[Object state change records]

————

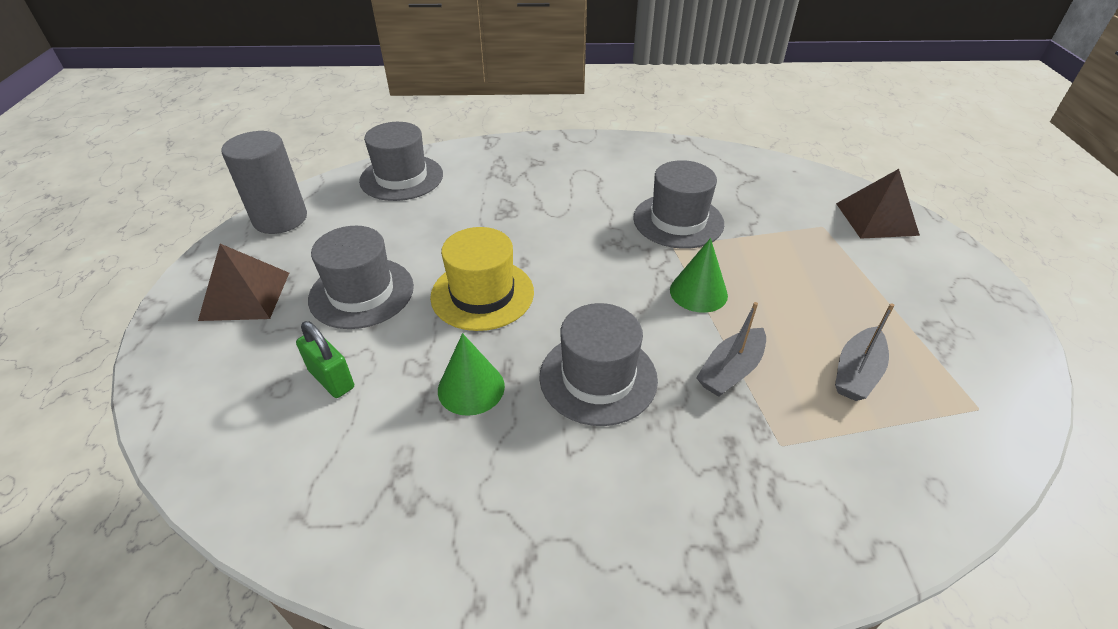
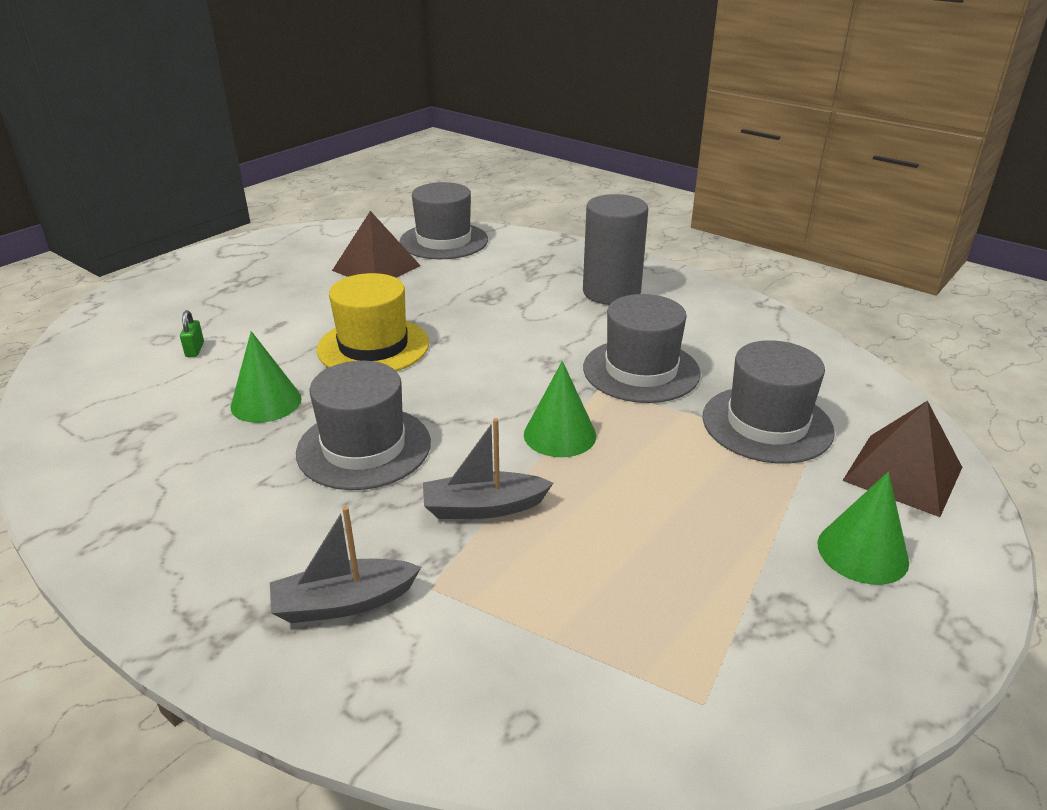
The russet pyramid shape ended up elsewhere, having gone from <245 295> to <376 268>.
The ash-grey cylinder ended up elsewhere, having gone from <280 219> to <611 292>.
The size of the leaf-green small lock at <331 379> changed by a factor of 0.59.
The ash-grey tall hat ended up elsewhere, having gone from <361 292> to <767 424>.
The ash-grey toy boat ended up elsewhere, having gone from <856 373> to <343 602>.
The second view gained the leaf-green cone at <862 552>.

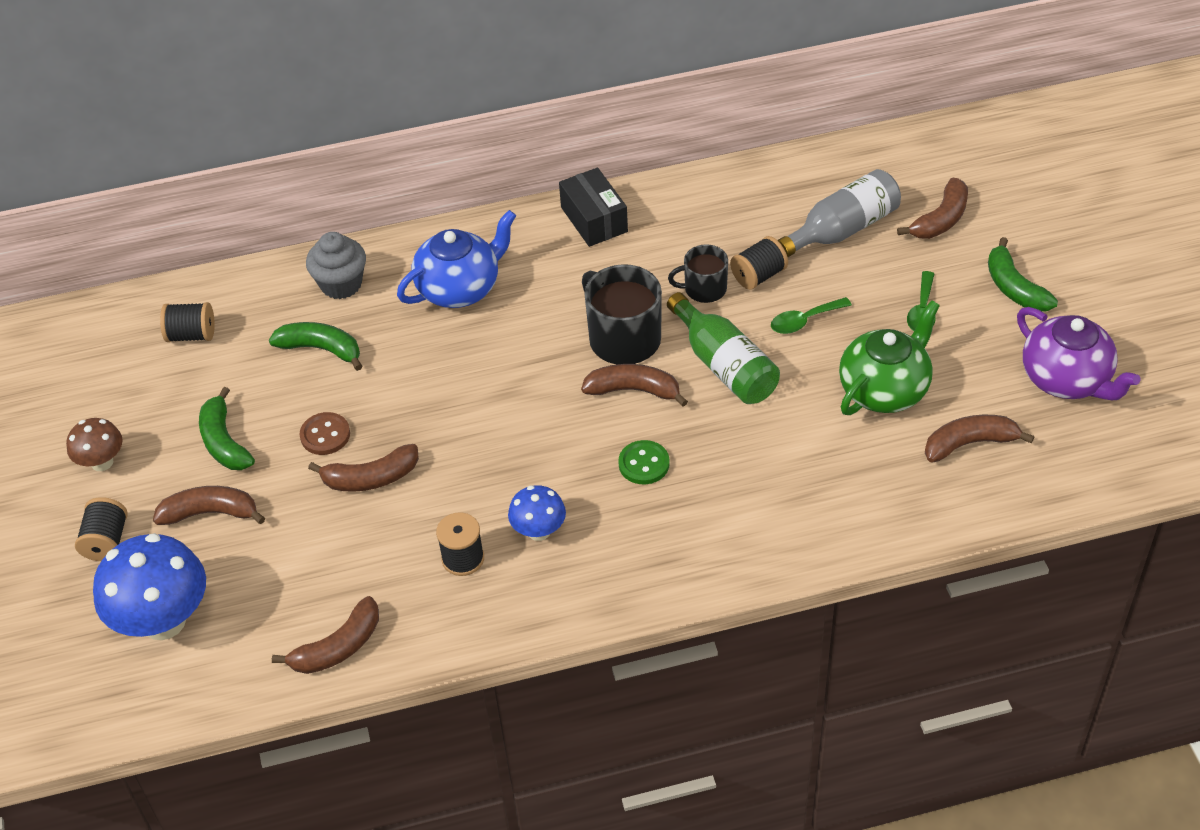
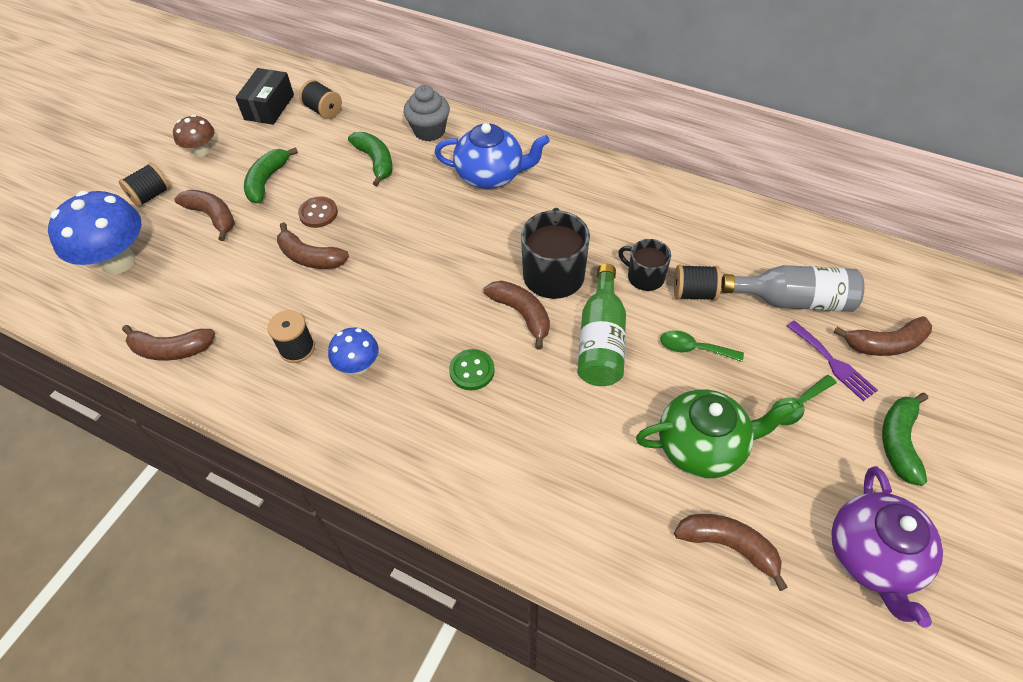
The jet-black package ended up elsewhere, having gone from <594 219> to <269 107>.
The second view gained the purple table fork at <833 363>.

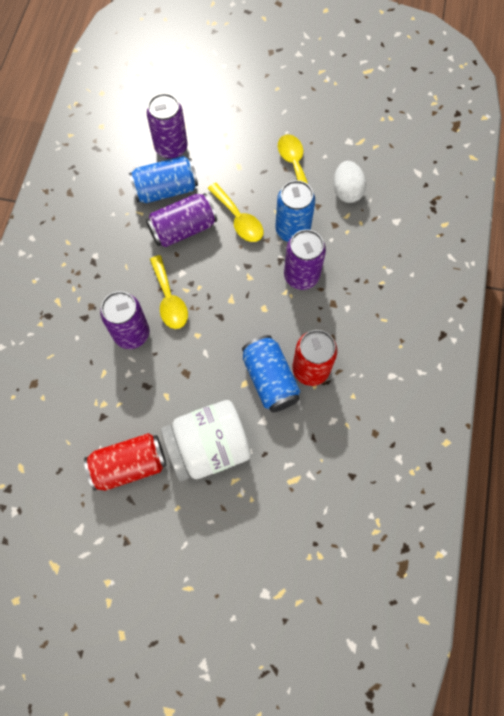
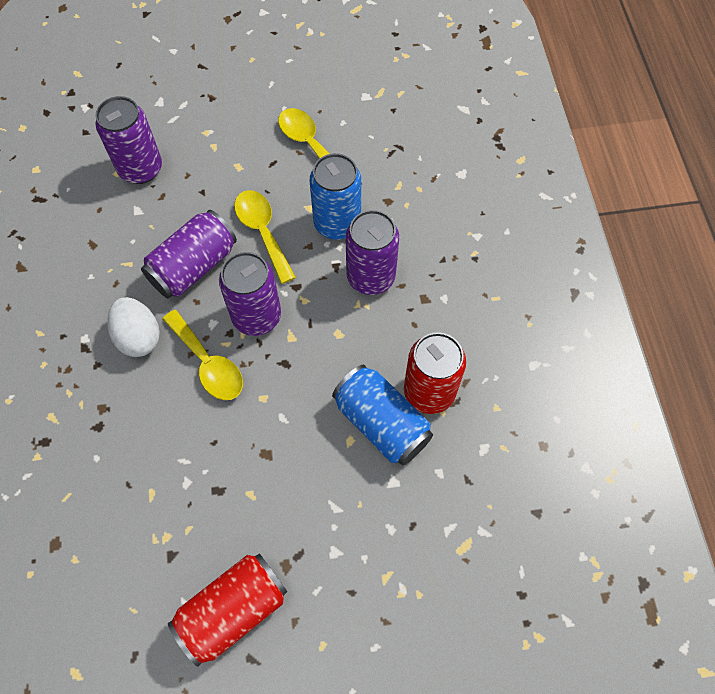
The purple can ended up elsewhere, having gone from <131 333> to <256 316>.
The second view lost the blue can at <166 190>.
The second view lost the snow-white jar at <208 447>.
The golden tablespoon at <238 219> ended up facing another way, 150 degrees counterclockwise from before.
The snow-white egg shape ended up elsewhere, having gone from <347 191> to <139 337>.

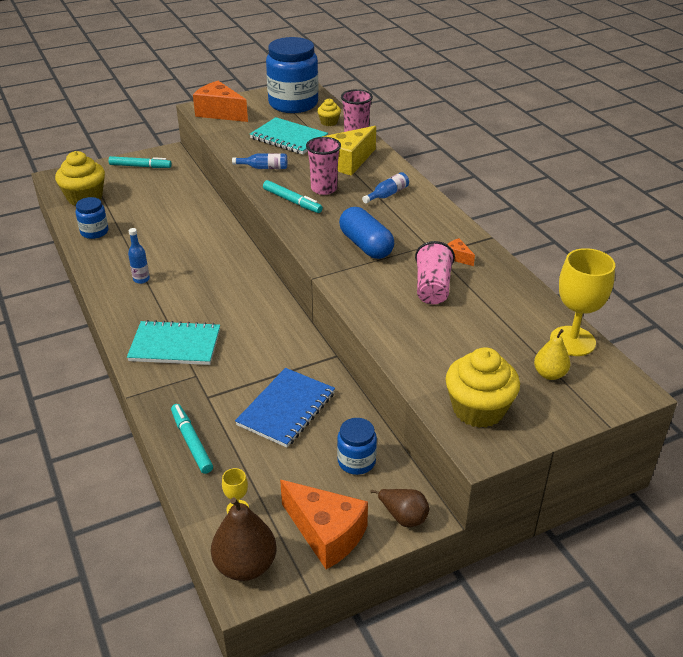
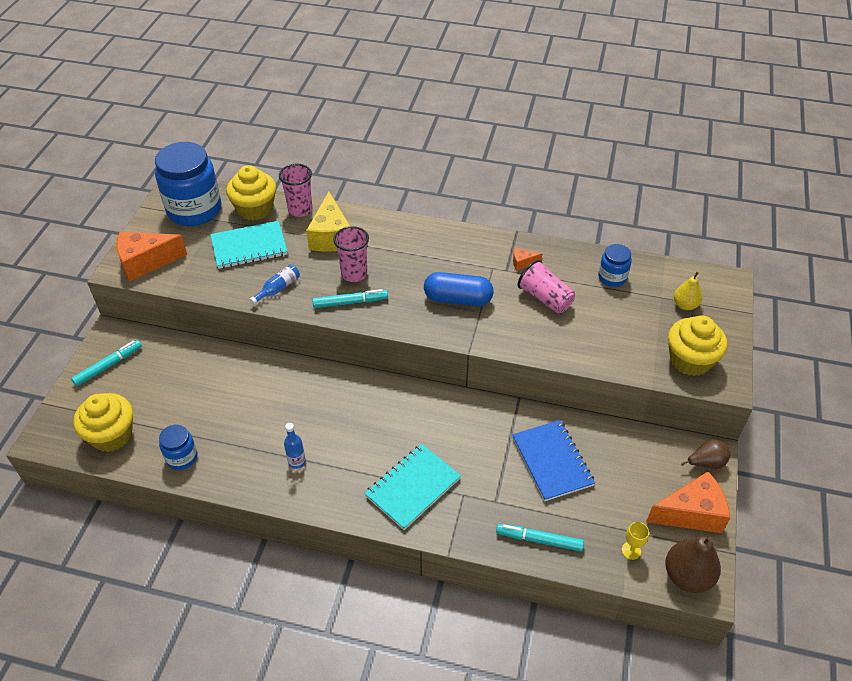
The size of the golden muffin at <329 122> changed by a factor of 1.95.
The blue jar ended up elsewhere, having gone from <356 461> to <612 277>.
The second view lost the blue flask at <387 194>.
The second view lost the golden goblet at <572 341>.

————

For this exercise, transcribe the data above line by line, exactly, with pictures omitted.

EXERCISE RESPONSE:
The russet pyramid shape ended up elsewhere, having gone from <245 295> to <376 268>.
The ash-grey cylinder ended up elsewhere, having gone from <280 219> to <611 292>.
The size of the leaf-green small lock at <331 379> changed by a factor of 0.59.
The ash-grey tall hat ended up elsewhere, having gone from <361 292> to <767 424>.
The ash-grey toy boat ended up elsewhere, having gone from <856 373> to <343 602>.
The second view gained the leaf-green cone at <862 552>.

The jet-black package ended up elsewhere, having gone from <594 219> to <269 107>.
The second view gained the purple table fork at <833 363>.

The purple can ended up elsewhere, having gone from <131 333> to <256 316>.
The second view lost the blue can at <166 190>.
The second view lost the snow-white jar at <208 447>.
The golden tablespoon at <238 219> ended up facing another way, 150 degrees counterclockwise from before.
The snow-white egg shape ended up elsewhere, having gone from <347 191> to <139 337>.

The size of the golden muffin at <329 122> changed by a factor of 1.95.
The blue jar ended up elsewhere, having gone from <356 461> to <612 277>.
The second view lost the blue flask at <387 194>.
The second view lost the golden goblet at <572 341>.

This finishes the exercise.